Reproduce the material below from its very first line through the line containing "purple diamond: moved 2 px right, 3 px down", including both of those lines.

Recorded data:
╭──

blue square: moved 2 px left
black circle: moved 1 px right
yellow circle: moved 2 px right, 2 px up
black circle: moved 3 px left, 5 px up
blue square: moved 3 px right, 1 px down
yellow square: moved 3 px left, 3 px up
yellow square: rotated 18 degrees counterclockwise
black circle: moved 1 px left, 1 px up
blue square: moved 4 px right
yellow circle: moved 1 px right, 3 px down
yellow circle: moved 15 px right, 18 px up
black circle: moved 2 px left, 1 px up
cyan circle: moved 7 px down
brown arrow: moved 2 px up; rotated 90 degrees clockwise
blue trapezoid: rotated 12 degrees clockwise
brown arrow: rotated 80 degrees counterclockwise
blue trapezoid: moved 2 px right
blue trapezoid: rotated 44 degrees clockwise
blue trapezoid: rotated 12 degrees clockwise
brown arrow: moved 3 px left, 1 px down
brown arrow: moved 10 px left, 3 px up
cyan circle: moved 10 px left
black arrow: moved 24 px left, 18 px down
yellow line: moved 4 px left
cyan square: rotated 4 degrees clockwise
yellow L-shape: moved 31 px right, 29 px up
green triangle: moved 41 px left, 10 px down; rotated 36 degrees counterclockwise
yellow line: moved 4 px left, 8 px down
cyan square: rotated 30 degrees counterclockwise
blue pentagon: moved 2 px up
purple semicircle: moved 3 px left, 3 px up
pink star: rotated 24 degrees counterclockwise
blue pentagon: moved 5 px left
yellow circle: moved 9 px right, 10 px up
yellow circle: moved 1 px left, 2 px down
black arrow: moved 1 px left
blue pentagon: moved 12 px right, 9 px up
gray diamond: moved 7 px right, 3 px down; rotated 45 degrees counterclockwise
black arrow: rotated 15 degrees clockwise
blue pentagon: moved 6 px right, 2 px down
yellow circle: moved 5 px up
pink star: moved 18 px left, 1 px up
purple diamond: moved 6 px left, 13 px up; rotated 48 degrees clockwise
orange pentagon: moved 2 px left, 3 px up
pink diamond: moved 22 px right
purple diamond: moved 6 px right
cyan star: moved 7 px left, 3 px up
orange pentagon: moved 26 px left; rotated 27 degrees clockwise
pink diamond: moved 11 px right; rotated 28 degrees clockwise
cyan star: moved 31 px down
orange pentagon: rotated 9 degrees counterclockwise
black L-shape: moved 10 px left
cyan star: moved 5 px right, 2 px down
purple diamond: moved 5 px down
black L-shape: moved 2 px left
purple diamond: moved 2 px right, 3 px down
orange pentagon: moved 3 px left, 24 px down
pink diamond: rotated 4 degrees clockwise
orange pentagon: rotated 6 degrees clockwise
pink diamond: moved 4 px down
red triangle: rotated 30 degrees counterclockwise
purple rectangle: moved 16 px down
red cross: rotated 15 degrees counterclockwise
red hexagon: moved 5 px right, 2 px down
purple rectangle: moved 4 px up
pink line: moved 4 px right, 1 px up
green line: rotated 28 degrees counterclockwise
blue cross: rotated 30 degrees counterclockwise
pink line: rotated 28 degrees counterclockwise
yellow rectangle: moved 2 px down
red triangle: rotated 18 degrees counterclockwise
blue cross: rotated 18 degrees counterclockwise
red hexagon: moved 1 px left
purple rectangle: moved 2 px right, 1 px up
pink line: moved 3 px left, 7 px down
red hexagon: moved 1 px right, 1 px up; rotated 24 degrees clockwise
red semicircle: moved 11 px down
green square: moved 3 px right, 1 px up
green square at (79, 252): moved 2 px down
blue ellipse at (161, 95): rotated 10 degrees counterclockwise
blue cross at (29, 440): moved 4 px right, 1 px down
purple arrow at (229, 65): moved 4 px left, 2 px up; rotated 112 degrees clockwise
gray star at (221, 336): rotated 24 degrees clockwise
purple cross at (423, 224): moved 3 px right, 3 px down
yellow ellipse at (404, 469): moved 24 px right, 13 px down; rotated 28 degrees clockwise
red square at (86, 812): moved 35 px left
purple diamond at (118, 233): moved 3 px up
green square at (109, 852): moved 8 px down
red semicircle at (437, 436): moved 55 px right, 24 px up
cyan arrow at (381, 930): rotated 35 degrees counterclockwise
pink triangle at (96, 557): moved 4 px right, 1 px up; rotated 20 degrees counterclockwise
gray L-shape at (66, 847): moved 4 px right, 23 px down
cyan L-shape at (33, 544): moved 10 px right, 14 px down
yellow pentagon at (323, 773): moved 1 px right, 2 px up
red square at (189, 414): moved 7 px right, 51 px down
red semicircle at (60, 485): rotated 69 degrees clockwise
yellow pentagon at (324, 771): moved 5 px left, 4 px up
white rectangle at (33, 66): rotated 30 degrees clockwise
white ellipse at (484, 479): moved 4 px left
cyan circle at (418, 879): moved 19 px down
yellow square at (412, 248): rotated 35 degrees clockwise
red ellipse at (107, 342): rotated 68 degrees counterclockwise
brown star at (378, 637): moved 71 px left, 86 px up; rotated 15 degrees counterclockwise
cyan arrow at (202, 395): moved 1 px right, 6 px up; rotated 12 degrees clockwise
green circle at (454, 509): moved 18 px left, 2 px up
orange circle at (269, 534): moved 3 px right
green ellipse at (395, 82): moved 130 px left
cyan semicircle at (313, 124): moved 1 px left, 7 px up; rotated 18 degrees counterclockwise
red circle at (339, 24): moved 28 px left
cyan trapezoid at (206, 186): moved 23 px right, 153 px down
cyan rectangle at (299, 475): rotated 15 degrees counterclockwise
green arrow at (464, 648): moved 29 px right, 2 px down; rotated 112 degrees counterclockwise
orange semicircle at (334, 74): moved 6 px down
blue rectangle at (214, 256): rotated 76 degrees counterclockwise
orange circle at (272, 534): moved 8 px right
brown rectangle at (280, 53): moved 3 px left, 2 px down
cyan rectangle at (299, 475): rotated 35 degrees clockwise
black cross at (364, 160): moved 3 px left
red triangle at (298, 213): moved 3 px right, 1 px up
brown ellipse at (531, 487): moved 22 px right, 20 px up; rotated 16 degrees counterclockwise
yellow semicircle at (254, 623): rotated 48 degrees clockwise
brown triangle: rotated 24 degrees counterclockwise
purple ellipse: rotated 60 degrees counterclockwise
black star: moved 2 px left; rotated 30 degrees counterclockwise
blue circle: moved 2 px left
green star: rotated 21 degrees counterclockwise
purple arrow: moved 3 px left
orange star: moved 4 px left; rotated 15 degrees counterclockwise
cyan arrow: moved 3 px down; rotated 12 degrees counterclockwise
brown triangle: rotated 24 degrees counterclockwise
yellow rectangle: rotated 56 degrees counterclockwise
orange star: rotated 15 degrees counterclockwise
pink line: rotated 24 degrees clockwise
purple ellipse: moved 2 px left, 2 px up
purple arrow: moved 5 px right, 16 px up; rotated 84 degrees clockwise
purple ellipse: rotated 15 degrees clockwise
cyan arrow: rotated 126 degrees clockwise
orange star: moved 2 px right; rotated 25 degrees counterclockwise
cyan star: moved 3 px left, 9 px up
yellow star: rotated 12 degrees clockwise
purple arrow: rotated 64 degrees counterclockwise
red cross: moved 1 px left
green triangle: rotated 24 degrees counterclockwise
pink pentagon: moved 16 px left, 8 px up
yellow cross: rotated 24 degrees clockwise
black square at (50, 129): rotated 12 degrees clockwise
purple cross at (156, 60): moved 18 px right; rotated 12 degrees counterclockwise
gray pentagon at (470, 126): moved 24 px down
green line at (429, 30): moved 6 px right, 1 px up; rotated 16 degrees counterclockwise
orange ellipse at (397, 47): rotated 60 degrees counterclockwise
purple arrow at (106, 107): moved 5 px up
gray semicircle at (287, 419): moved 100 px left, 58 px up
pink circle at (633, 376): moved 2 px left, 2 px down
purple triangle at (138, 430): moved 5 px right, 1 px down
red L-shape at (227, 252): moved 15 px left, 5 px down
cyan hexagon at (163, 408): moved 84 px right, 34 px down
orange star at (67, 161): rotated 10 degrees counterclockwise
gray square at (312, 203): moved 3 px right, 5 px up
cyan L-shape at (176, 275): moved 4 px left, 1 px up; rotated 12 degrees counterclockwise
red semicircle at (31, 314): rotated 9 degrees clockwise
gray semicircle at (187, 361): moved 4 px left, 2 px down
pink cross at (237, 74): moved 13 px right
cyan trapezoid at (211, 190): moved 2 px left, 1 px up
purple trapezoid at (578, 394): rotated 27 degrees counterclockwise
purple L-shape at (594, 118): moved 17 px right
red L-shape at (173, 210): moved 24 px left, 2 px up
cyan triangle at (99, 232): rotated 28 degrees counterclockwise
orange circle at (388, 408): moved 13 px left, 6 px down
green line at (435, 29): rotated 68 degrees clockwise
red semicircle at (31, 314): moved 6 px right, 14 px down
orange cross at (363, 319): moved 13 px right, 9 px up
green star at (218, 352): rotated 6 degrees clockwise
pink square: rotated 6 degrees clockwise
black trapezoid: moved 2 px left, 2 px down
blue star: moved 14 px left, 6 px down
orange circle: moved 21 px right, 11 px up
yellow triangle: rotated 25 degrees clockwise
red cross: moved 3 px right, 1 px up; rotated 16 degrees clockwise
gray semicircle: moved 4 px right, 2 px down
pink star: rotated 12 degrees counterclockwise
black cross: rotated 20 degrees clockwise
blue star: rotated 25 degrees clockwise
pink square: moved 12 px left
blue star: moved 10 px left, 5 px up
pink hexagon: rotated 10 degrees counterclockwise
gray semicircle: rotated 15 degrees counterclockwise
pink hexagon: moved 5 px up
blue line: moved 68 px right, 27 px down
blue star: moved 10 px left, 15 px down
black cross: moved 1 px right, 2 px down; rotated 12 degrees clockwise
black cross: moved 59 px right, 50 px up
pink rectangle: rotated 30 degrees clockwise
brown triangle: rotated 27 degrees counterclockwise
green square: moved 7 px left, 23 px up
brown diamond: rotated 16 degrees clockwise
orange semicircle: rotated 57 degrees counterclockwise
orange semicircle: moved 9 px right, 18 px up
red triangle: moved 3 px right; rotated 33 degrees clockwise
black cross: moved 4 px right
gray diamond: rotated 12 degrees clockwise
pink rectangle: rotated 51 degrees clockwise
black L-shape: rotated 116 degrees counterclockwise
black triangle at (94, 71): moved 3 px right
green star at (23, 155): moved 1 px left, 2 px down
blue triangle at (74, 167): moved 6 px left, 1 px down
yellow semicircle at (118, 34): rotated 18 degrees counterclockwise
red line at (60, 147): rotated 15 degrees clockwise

╰──

## Written response
blue square: moved 2 px left
black circle: moved 1 px right
yellow circle: moved 2 px right, 2 px up
black circle: moved 3 px left, 5 px up
blue square: moved 3 px right, 1 px down
yellow square: moved 3 px left, 3 px up
yellow square: rotated 18 degrees counterclockwise
black circle: moved 1 px left, 1 px up
blue square: moved 4 px right
yellow circle: moved 1 px right, 3 px down
yellow circle: moved 15 px right, 18 px up
black circle: moved 2 px left, 1 px up
cyan circle: moved 7 px down
brown arrow: moved 2 px up; rotated 90 degrees clockwise
blue trapezoid: rotated 12 degrees clockwise
brown arrow: rotated 80 degrees counterclockwise
blue trapezoid: moved 2 px right
blue trapezoid: rotated 44 degrees clockwise
blue trapezoid: rotated 12 degrees clockwise
brown arrow: moved 3 px left, 1 px down
brown arrow: moved 10 px left, 3 px up
cyan circle: moved 10 px left
black arrow: moved 24 px left, 18 px down
yellow line: moved 4 px left
cyan square: rotated 4 degrees clockwise
yellow L-shape: moved 31 px right, 29 px up
green triangle: moved 41 px left, 10 px down; rotated 36 degrees counterclockwise
yellow line: moved 4 px left, 8 px down
cyan square: rotated 30 degrees counterclockwise
blue pentagon: moved 2 px up
purple semicircle: moved 3 px left, 3 px up
pink star: rotated 24 degrees counterclockwise
blue pentagon: moved 5 px left
yellow circle: moved 9 px right, 10 px up
yellow circle: moved 1 px left, 2 px down
black arrow: moved 1 px left
blue pentagon: moved 12 px right, 9 px up
gray diamond: moved 7 px right, 3 px down; rotated 45 degrees counterclockwise
black arrow: rotated 15 degrees clockwise
blue pentagon: moved 6 px right, 2 px down
yellow circle: moved 5 px up
pink star: moved 18 px left, 1 px up
purple diamond: moved 6 px left, 13 px up; rotated 48 degrees clockwise
orange pentagon: moved 2 px left, 3 px up
pink diamond: moved 22 px right
purple diamond: moved 6 px right
cyan star: moved 7 px left, 3 px up
orange pentagon: moved 26 px left; rotated 27 degrees clockwise
pink diamond: moved 11 px right; rotated 28 degrees clockwise
cyan star: moved 31 px down
orange pentagon: rotated 9 degrees counterclockwise
black L-shape: moved 10 px left
cyan star: moved 5 px right, 2 px down
purple diamond: moved 5 px down
black L-shape: moved 2 px left
purple diamond: moved 2 px right, 3 px down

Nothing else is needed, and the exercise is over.